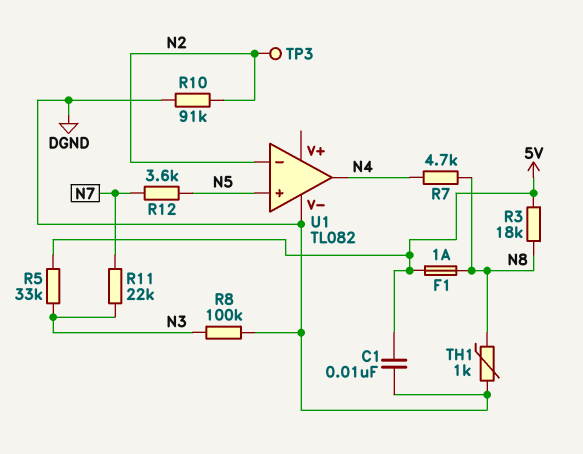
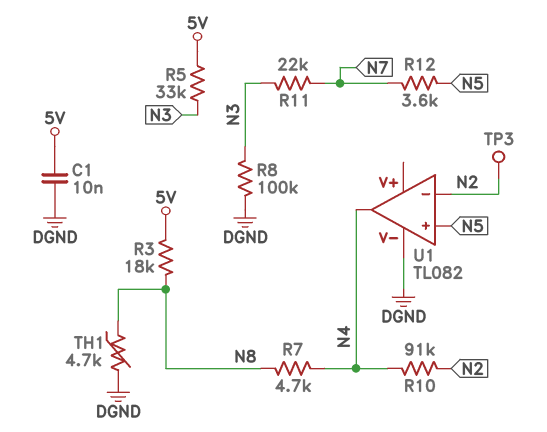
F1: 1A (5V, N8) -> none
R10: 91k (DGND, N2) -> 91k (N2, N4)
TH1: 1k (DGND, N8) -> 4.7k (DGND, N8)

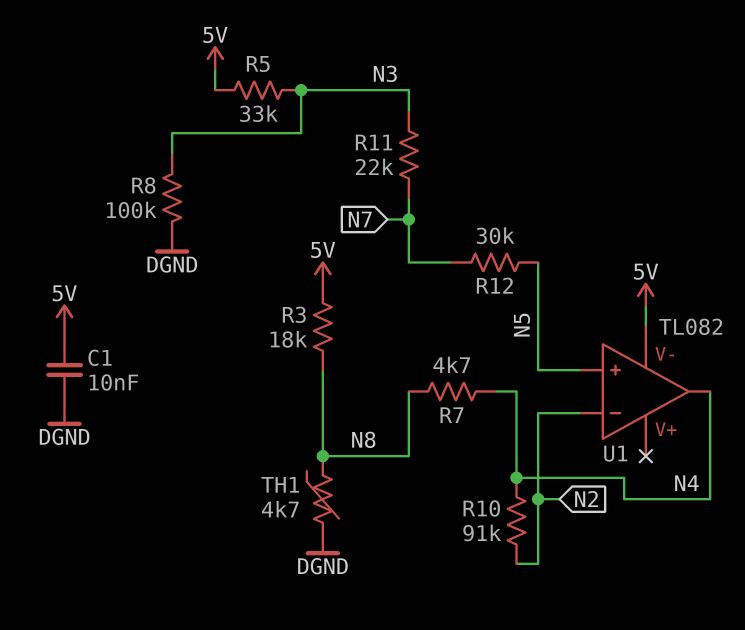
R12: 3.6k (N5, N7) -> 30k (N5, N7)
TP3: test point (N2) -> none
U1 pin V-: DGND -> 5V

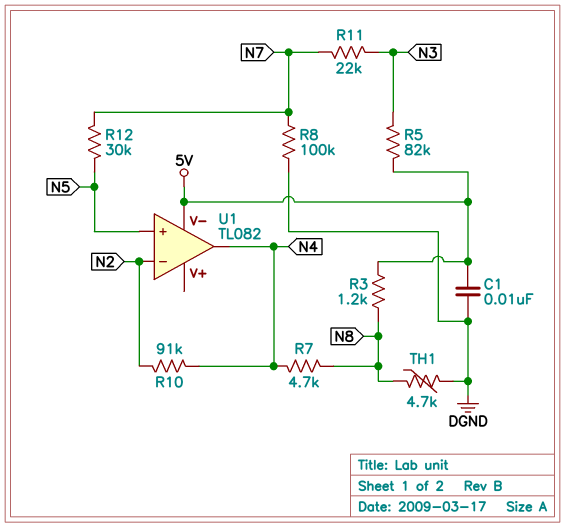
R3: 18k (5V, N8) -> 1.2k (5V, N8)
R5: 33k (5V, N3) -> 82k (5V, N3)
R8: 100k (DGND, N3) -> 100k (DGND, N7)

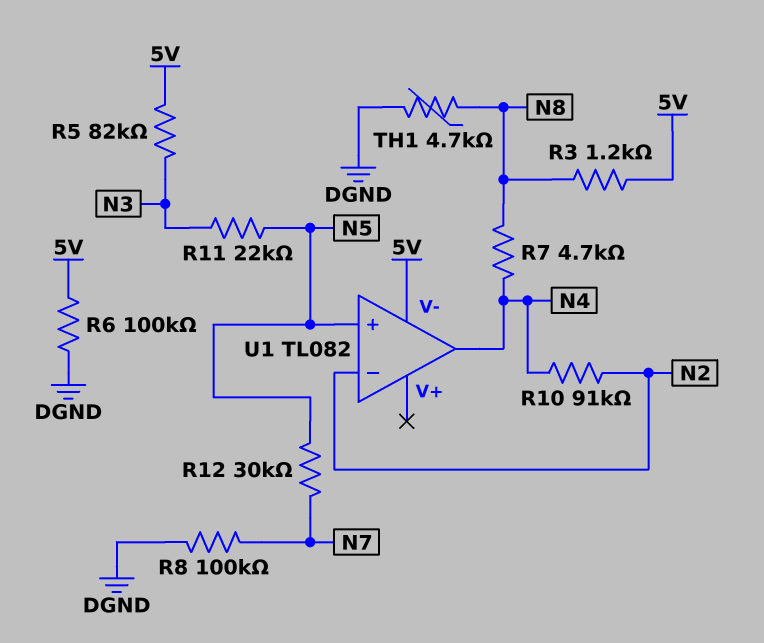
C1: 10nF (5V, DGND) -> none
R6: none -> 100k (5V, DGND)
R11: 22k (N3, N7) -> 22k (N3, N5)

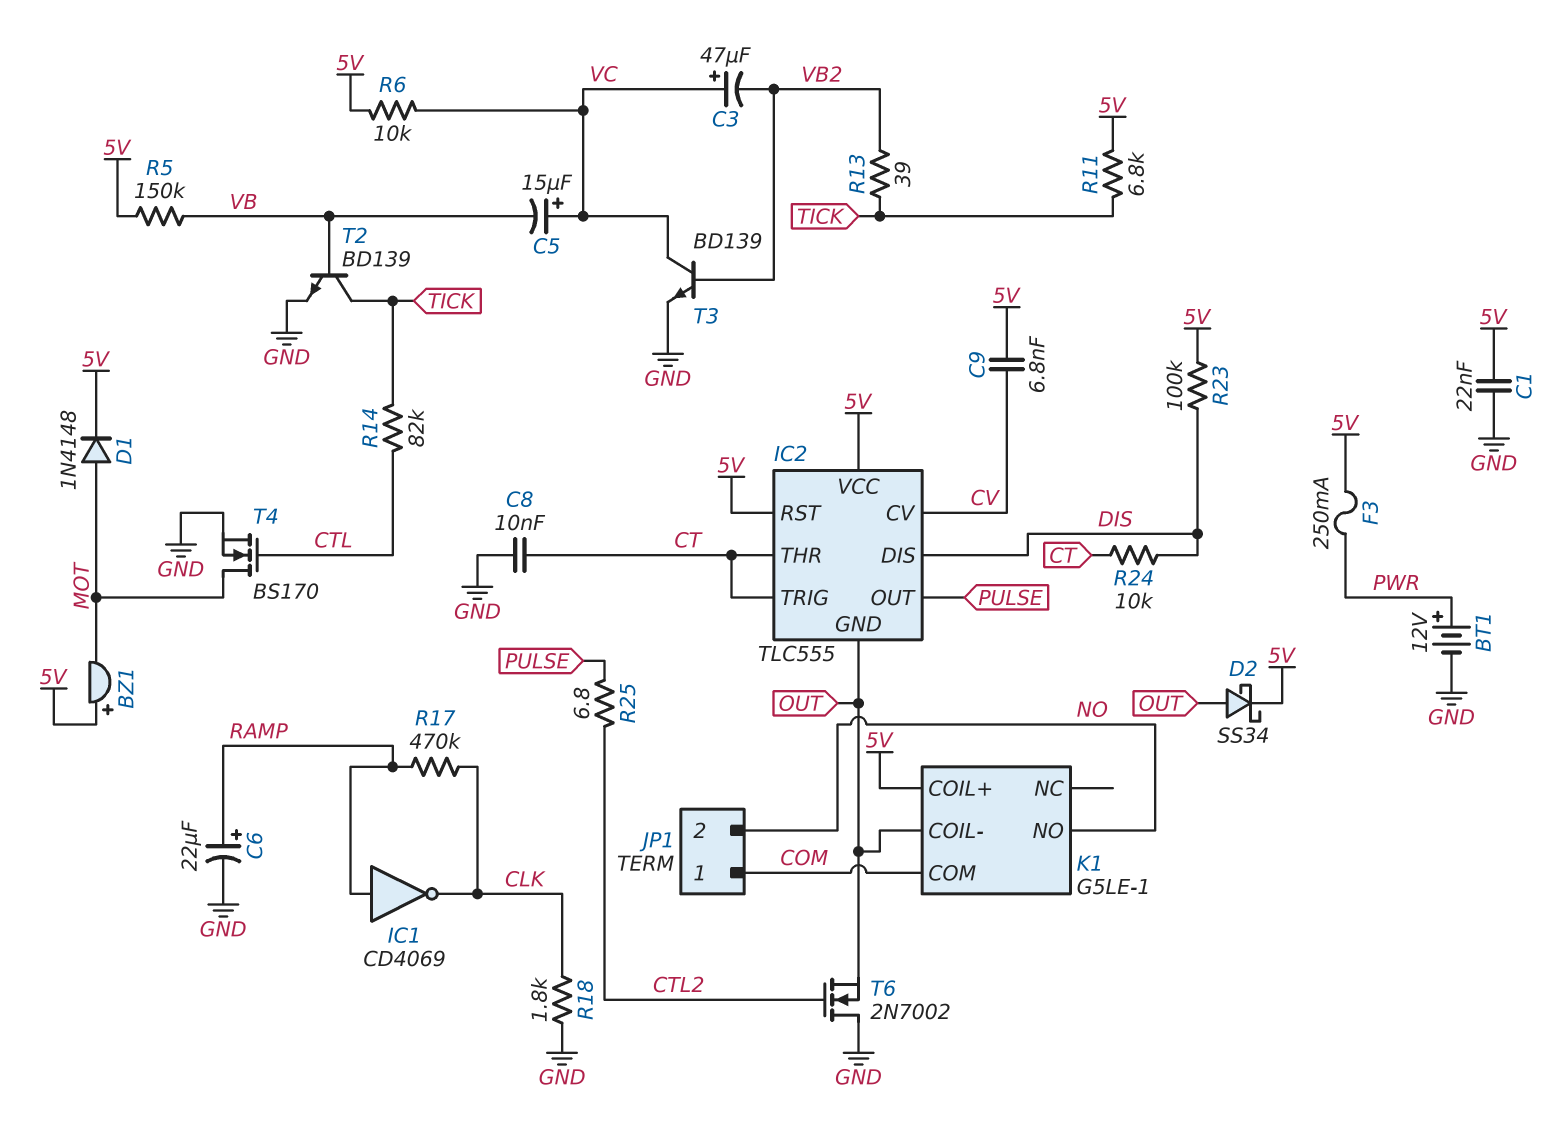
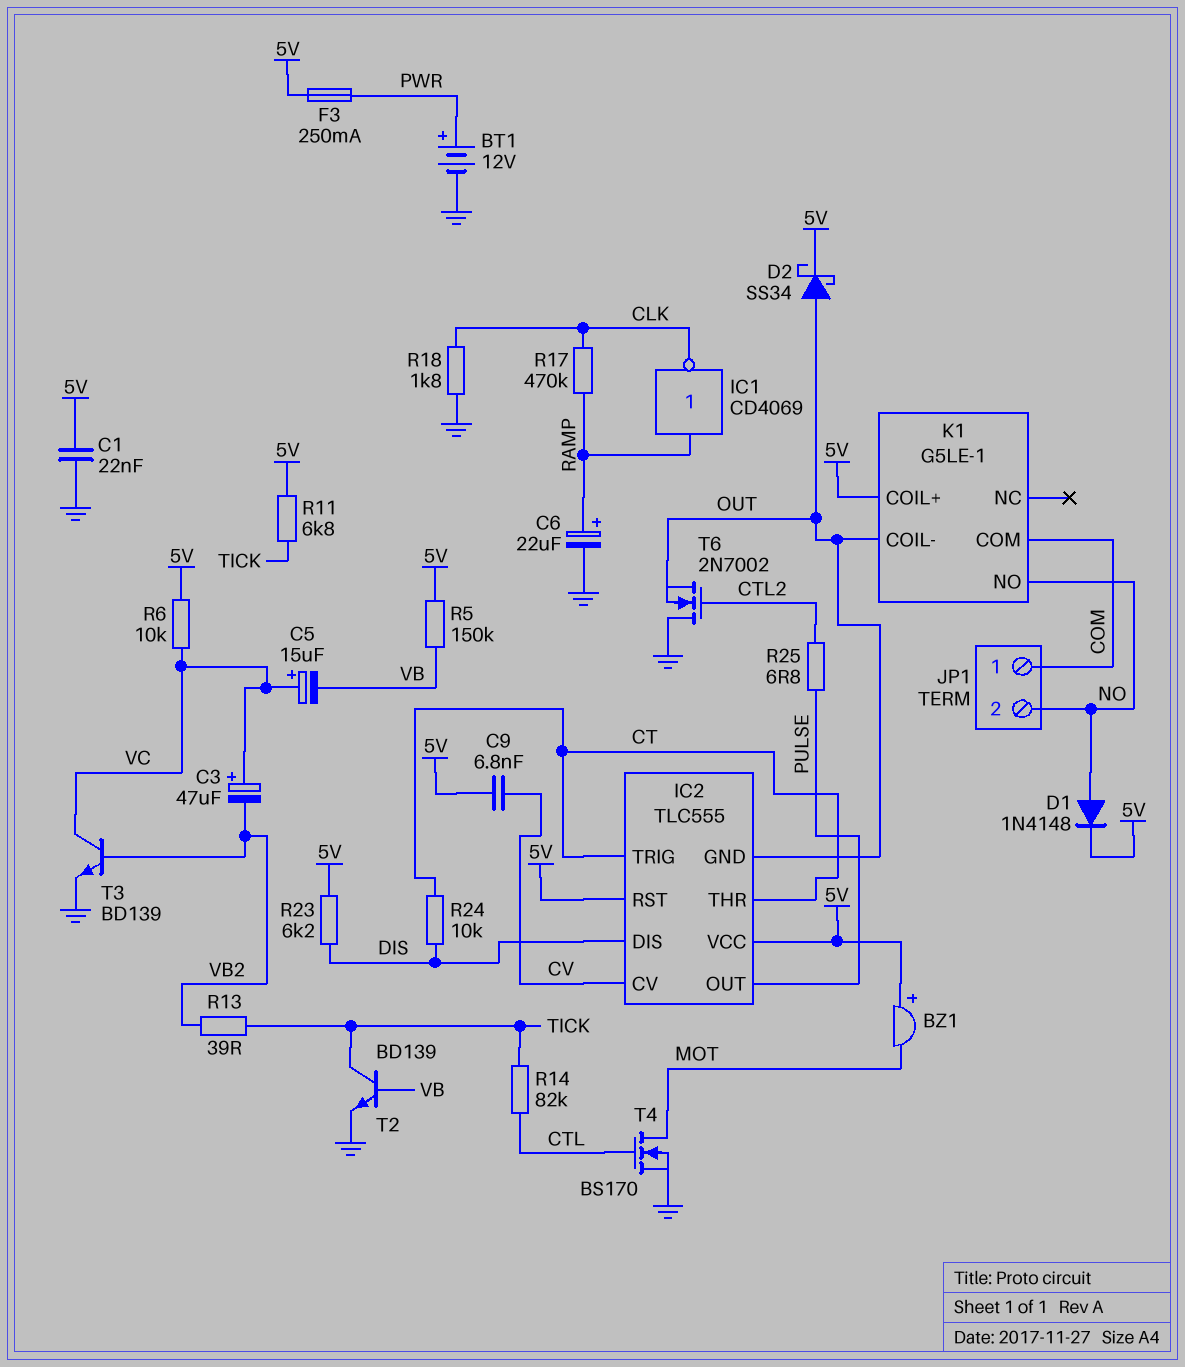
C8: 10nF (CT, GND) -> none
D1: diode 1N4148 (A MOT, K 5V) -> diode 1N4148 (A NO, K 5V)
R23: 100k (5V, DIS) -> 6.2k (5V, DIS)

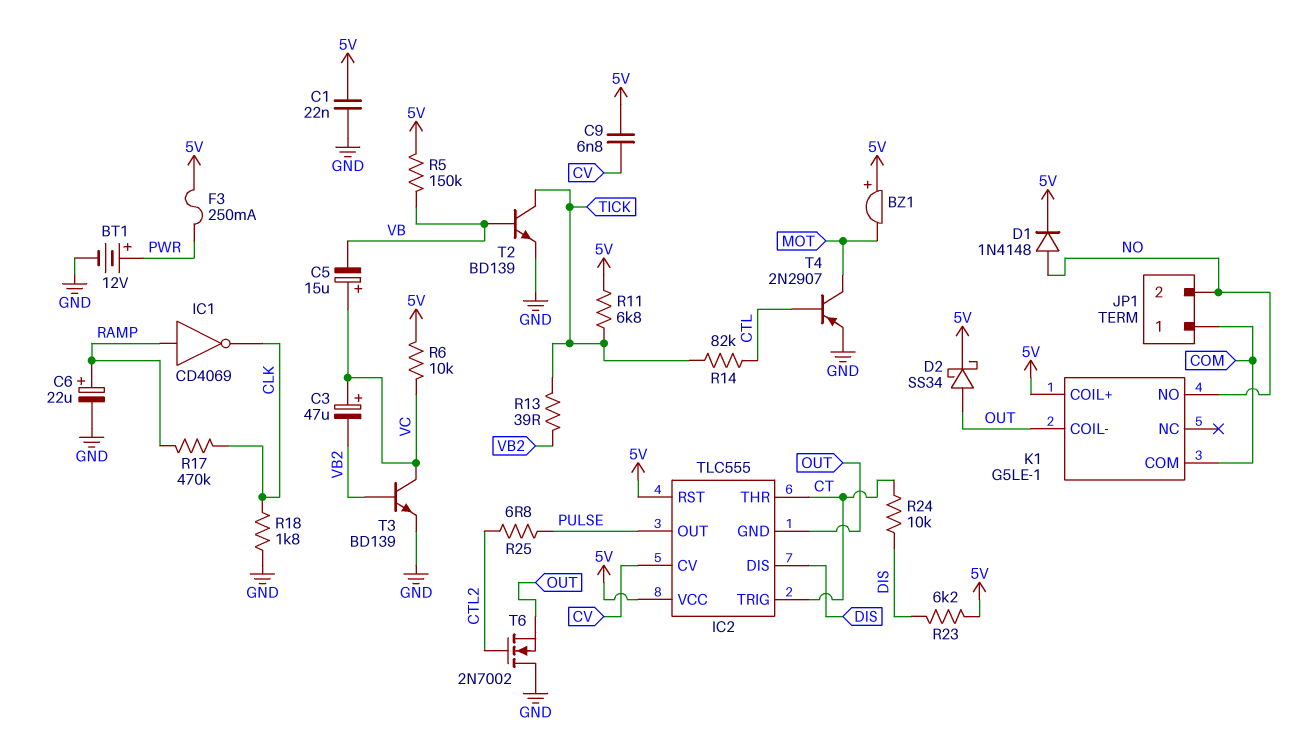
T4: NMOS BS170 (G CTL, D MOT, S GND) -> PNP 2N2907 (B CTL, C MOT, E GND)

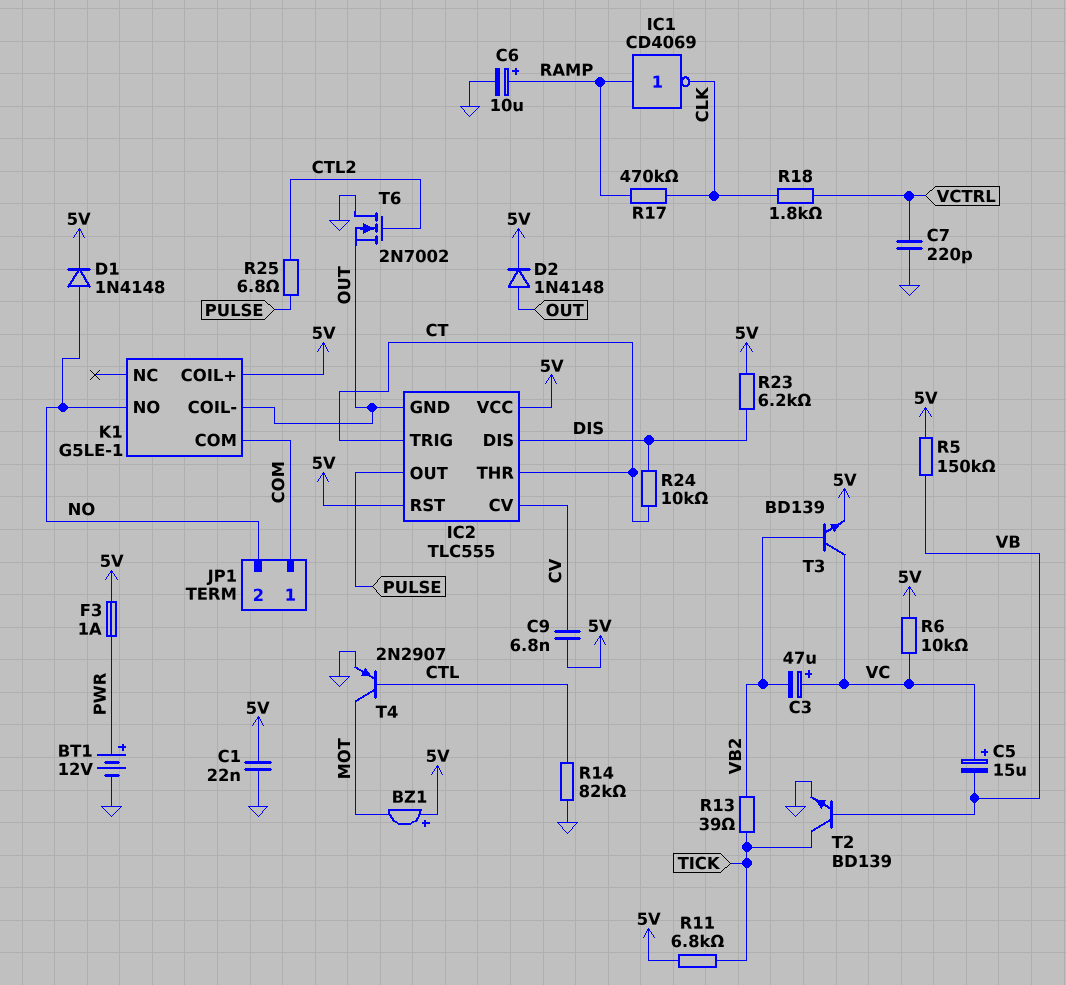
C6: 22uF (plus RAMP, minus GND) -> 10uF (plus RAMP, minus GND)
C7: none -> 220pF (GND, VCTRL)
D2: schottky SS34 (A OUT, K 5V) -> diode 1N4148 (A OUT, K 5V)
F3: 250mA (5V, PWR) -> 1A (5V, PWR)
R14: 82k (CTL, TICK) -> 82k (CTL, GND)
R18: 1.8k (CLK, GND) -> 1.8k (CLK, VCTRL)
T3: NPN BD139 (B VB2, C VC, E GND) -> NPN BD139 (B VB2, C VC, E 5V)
***
Your goal
Which lines of the listing contain the string "none"? Copy each of them.

Solution
F1: 1A (5V, N8) -> none
TP3: test point (N2) -> none
C1: 10nF (5V, DGND) -> none
R6: none -> 100k (5V, DGND)
C8: 10nF (CT, GND) -> none
C7: none -> 220pF (GND, VCTRL)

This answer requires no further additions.